◆ **Exercise goal**
Which lines of the data contain the string "grey"? Show each of them.

◆ **Dataset**
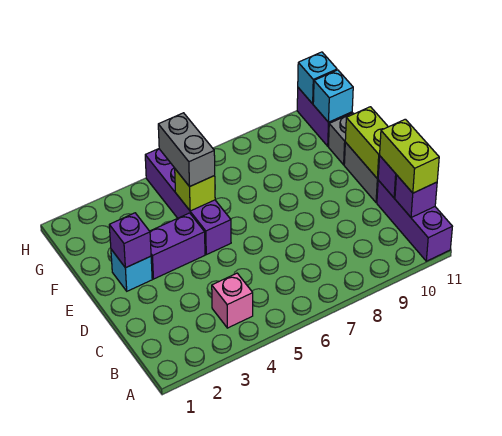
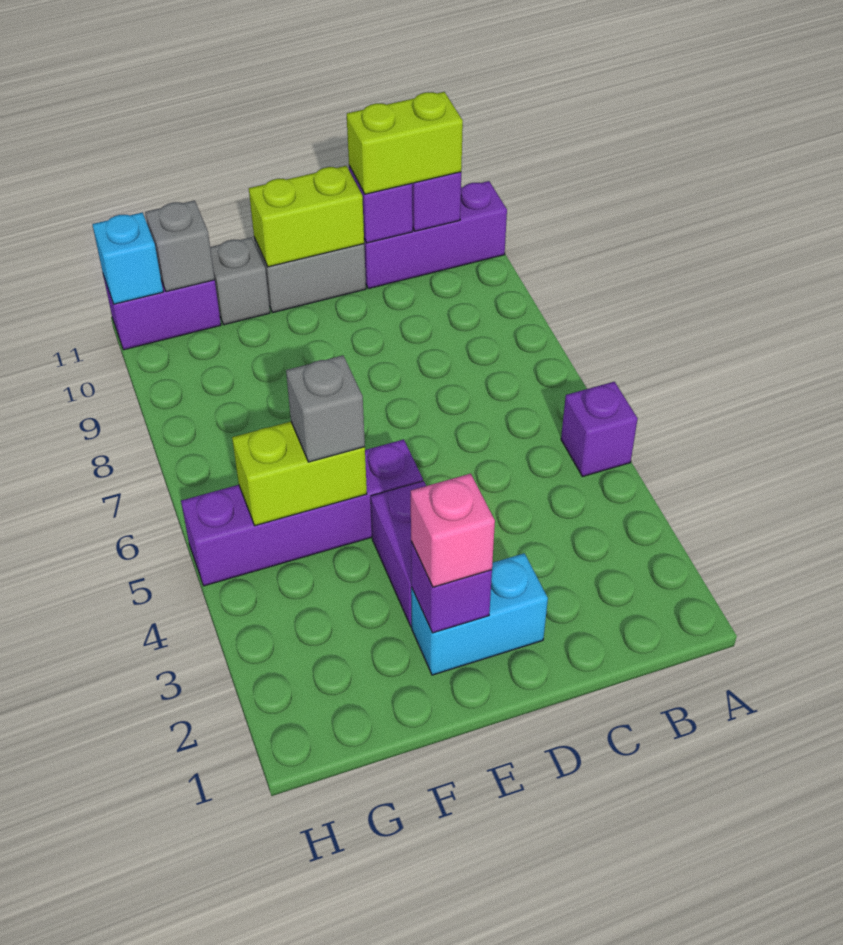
none -> purple brick A5 level 1
pink brick B4 level 1 -> pink brick E2 level 3
cyan brick E2 level 1 -> cyan brick D2:E2 level 1
lime brick F5 level 2 -> lime brick F5:G5 level 2
grey brick F5:G5 level 3 -> grey brick F5 level 3
cyan brick G11 level 2 -> grey brick G11 level 2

◆ **Response below**
grey brick F5:G5 level 3 -> grey brick F5 level 3
cyan brick G11 level 2 -> grey brick G11 level 2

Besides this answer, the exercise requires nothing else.